Work task:
In the records below, find the line that contains "blue round brick C8" and the line that contains "green cone A6", then retype exactly those two lines and every line between them.

(Object change listings)
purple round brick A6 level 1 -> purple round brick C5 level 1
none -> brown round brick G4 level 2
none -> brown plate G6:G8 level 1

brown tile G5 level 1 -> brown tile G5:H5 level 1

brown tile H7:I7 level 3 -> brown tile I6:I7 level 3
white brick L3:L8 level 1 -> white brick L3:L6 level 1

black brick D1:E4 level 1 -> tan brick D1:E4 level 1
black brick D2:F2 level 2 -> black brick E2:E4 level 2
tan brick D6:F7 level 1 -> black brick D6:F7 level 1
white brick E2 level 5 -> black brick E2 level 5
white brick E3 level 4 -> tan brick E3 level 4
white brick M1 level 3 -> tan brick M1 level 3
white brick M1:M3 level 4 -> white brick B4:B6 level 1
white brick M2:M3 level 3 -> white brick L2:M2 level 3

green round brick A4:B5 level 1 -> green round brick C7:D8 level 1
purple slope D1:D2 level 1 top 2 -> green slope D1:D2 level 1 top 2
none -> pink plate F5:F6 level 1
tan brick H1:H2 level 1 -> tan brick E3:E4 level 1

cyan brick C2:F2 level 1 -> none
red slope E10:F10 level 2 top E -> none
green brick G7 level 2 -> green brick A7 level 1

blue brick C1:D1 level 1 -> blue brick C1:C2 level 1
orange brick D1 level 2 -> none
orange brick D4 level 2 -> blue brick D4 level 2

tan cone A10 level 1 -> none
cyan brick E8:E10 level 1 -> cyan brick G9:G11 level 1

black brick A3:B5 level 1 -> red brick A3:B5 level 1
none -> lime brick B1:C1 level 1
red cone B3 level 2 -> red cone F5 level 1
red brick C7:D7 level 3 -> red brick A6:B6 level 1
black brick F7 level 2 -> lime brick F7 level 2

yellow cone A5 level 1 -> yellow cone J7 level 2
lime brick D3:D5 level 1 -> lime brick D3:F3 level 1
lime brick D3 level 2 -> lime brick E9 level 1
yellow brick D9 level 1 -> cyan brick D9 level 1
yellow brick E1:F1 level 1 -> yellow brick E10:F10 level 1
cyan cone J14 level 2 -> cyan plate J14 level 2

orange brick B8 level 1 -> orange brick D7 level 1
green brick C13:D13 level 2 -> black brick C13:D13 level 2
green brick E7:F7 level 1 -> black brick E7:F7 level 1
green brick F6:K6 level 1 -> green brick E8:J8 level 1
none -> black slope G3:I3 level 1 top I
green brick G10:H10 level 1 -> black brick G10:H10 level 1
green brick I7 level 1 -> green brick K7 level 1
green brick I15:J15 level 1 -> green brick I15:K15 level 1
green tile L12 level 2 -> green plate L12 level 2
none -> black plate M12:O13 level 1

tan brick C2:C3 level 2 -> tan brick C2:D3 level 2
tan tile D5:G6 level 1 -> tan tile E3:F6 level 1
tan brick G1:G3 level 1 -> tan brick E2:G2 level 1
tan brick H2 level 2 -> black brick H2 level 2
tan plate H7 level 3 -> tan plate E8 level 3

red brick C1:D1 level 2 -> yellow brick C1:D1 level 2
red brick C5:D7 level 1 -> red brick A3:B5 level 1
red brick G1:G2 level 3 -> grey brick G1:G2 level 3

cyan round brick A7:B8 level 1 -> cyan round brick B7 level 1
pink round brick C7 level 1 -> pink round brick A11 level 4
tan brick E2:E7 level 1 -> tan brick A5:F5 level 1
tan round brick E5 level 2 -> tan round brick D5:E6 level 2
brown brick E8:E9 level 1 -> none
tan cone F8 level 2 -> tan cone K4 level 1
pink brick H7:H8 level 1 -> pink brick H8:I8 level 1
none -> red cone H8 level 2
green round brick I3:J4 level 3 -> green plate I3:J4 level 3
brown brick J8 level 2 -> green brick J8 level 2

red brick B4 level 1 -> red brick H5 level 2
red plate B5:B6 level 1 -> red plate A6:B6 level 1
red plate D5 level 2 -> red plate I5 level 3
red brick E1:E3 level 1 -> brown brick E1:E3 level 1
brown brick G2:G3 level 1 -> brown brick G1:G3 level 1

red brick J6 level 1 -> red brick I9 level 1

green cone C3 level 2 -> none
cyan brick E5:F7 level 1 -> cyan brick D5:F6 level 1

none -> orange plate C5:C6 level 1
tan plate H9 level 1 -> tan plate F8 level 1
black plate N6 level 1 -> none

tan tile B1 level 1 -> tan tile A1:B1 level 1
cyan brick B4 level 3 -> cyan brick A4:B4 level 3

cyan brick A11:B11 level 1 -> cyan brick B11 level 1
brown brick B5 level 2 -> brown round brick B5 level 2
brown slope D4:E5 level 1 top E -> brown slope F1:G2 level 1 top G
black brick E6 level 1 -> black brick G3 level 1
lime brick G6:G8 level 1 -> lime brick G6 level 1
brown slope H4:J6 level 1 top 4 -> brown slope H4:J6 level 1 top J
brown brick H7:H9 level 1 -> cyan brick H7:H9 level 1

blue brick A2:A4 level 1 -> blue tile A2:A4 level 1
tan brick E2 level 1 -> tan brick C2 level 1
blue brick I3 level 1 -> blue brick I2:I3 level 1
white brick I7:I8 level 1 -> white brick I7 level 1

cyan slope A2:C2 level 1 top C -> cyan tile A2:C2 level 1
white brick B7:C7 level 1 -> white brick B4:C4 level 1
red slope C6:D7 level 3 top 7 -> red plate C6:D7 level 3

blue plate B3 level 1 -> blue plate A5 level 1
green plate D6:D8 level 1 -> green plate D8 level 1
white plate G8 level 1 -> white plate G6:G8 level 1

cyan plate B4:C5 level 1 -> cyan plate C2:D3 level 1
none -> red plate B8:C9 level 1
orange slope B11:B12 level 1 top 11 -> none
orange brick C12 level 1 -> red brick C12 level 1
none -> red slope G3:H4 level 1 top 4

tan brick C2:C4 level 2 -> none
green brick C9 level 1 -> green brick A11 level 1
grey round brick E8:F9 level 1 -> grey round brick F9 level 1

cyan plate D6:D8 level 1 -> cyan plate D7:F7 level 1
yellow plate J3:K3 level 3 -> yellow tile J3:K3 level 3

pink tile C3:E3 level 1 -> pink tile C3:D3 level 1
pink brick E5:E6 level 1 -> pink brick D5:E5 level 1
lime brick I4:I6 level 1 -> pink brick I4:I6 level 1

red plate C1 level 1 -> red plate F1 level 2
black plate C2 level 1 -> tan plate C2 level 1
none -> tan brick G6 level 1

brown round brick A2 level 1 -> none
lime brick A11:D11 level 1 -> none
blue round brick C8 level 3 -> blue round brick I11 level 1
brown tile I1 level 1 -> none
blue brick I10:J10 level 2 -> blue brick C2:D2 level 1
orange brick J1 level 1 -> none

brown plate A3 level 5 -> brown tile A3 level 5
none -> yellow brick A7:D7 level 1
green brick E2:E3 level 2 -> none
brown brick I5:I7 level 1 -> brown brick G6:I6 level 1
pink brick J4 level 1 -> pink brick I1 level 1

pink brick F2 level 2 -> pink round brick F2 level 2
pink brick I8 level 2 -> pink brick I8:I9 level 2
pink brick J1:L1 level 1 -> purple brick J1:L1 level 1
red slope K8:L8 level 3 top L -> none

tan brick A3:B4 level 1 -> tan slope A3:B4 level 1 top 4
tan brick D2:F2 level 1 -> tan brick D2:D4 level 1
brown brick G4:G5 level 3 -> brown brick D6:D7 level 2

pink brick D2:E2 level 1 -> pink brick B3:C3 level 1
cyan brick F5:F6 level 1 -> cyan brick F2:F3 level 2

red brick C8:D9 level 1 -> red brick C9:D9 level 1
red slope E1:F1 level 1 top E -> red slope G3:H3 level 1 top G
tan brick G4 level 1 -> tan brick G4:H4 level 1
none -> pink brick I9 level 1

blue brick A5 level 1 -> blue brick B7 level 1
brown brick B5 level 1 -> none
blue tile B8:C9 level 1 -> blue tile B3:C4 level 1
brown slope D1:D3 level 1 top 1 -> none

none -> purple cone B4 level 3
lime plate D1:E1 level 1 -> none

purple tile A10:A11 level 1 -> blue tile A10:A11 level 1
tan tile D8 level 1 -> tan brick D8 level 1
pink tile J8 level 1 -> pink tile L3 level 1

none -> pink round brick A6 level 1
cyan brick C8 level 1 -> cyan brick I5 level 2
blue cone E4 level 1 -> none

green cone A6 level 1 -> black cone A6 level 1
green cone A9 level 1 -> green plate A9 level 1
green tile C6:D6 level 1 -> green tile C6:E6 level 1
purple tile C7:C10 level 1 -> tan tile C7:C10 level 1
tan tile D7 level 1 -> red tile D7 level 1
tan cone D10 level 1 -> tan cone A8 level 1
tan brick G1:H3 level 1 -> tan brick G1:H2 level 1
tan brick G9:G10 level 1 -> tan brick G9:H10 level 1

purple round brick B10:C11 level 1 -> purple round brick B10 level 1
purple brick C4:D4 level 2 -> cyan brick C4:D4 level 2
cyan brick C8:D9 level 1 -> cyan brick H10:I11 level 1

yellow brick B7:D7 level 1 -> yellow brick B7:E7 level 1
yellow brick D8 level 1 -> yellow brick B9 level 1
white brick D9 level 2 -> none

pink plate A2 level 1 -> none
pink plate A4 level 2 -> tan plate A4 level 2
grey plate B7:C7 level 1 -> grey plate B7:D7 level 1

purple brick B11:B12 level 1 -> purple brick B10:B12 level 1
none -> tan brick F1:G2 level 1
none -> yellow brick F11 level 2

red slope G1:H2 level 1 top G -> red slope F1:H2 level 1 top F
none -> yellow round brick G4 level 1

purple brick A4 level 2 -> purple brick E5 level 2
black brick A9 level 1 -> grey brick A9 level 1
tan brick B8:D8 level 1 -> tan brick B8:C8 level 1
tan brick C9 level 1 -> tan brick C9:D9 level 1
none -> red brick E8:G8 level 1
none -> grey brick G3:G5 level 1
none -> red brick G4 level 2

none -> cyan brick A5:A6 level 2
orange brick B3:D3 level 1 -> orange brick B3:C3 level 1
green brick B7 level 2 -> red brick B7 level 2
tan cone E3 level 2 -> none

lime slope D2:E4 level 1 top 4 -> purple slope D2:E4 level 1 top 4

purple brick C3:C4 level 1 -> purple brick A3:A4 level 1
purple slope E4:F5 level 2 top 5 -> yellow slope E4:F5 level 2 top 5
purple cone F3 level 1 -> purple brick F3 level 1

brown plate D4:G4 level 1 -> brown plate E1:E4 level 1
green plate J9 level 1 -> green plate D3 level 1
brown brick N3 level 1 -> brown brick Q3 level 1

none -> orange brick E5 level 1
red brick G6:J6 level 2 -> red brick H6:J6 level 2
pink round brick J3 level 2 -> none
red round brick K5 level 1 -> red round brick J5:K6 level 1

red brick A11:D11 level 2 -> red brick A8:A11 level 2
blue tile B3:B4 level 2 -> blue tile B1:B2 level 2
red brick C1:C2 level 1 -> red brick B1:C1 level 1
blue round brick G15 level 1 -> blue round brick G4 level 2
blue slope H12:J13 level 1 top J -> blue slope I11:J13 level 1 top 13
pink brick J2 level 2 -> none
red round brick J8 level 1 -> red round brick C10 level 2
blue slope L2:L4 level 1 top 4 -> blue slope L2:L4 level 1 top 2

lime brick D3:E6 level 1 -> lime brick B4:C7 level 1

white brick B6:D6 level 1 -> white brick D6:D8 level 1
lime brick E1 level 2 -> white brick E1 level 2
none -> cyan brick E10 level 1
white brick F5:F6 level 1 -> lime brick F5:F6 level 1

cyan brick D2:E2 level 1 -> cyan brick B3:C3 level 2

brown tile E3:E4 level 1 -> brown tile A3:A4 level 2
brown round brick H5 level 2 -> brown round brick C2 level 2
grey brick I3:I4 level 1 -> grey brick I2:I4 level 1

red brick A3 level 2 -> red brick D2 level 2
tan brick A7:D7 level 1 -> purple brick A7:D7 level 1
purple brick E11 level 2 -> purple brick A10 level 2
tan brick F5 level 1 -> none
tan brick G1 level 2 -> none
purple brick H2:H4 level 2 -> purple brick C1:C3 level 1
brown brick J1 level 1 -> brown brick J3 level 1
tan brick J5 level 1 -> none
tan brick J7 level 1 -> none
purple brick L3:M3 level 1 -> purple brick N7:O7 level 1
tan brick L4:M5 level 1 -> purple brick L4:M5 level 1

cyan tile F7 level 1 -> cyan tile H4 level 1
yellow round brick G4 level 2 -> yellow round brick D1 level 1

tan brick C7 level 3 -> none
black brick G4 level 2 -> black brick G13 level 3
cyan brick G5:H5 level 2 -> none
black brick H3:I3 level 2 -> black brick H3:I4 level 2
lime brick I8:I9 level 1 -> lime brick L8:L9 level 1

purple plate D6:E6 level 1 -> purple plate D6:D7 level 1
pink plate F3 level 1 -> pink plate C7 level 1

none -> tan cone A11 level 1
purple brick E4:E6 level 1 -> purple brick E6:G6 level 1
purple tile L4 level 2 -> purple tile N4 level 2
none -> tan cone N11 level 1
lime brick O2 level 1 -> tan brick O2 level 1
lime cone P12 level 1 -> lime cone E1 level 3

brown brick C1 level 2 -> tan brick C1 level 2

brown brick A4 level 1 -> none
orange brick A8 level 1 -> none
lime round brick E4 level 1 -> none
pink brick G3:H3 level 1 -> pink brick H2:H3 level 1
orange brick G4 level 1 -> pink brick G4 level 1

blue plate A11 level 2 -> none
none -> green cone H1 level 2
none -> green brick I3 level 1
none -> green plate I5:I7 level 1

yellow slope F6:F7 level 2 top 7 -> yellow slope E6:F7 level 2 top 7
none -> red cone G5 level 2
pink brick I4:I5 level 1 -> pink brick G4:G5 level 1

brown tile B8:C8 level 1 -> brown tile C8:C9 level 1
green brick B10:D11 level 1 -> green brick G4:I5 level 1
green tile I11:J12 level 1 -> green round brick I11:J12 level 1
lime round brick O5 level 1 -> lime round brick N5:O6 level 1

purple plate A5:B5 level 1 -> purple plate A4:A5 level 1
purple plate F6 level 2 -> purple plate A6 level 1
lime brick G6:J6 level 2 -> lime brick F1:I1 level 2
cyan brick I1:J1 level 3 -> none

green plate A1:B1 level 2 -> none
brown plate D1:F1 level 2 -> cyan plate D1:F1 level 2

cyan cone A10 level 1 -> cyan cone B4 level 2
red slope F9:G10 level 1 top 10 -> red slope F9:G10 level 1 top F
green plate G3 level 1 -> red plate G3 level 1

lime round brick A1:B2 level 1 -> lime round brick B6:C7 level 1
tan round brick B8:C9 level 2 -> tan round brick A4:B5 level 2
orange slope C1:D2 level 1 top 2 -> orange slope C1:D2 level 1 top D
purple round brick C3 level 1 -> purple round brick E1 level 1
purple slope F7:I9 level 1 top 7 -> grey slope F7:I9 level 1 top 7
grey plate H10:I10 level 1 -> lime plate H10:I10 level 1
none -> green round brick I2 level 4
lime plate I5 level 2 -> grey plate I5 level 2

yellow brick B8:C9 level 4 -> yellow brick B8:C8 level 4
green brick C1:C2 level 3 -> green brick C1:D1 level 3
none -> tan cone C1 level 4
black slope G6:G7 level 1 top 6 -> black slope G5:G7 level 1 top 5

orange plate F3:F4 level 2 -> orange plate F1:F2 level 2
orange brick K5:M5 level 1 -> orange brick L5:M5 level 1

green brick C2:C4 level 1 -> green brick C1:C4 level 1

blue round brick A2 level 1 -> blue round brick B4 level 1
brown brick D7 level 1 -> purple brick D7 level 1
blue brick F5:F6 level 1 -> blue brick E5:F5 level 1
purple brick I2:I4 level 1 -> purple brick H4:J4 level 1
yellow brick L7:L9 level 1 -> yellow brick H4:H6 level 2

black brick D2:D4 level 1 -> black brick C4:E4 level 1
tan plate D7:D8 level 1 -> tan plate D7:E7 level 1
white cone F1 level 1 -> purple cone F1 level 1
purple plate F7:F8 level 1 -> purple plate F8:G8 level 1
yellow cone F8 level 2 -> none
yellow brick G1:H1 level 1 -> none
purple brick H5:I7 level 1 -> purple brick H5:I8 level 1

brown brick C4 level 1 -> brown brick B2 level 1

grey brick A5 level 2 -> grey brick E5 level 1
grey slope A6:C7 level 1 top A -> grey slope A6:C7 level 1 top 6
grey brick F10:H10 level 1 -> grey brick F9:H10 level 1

Answer section:
blue round brick C8 level 3 -> blue round brick I11 level 1
brown tile I1 level 1 -> none
blue brick I10:J10 level 2 -> blue brick C2:D2 level 1
orange brick J1 level 1 -> none

brown plate A3 level 5 -> brown tile A3 level 5
none -> yellow brick A7:D7 level 1
green brick E2:E3 level 2 -> none
brown brick I5:I7 level 1 -> brown brick G6:I6 level 1
pink brick J4 level 1 -> pink brick I1 level 1

pink brick F2 level 2 -> pink round brick F2 level 2
pink brick I8 level 2 -> pink brick I8:I9 level 2
pink brick J1:L1 level 1 -> purple brick J1:L1 level 1
red slope K8:L8 level 3 top L -> none

tan brick A3:B4 level 1 -> tan slope A3:B4 level 1 top 4
tan brick D2:F2 level 1 -> tan brick D2:D4 level 1
brown brick G4:G5 level 3 -> brown brick D6:D7 level 2

pink brick D2:E2 level 1 -> pink brick B3:C3 level 1
cyan brick F5:F6 level 1 -> cyan brick F2:F3 level 2

red brick C8:D9 level 1 -> red brick C9:D9 level 1
red slope E1:F1 level 1 top E -> red slope G3:H3 level 1 top G
tan brick G4 level 1 -> tan brick G4:H4 level 1
none -> pink brick I9 level 1

blue brick A5 level 1 -> blue brick B7 level 1
brown brick B5 level 1 -> none
blue tile B8:C9 level 1 -> blue tile B3:C4 level 1
brown slope D1:D3 level 1 top 1 -> none

none -> purple cone B4 level 3
lime plate D1:E1 level 1 -> none

purple tile A10:A11 level 1 -> blue tile A10:A11 level 1
tan tile D8 level 1 -> tan brick D8 level 1
pink tile J8 level 1 -> pink tile L3 level 1

none -> pink round brick A6 level 1
cyan brick C8 level 1 -> cyan brick I5 level 2
blue cone E4 level 1 -> none

green cone A6 level 1 -> black cone A6 level 1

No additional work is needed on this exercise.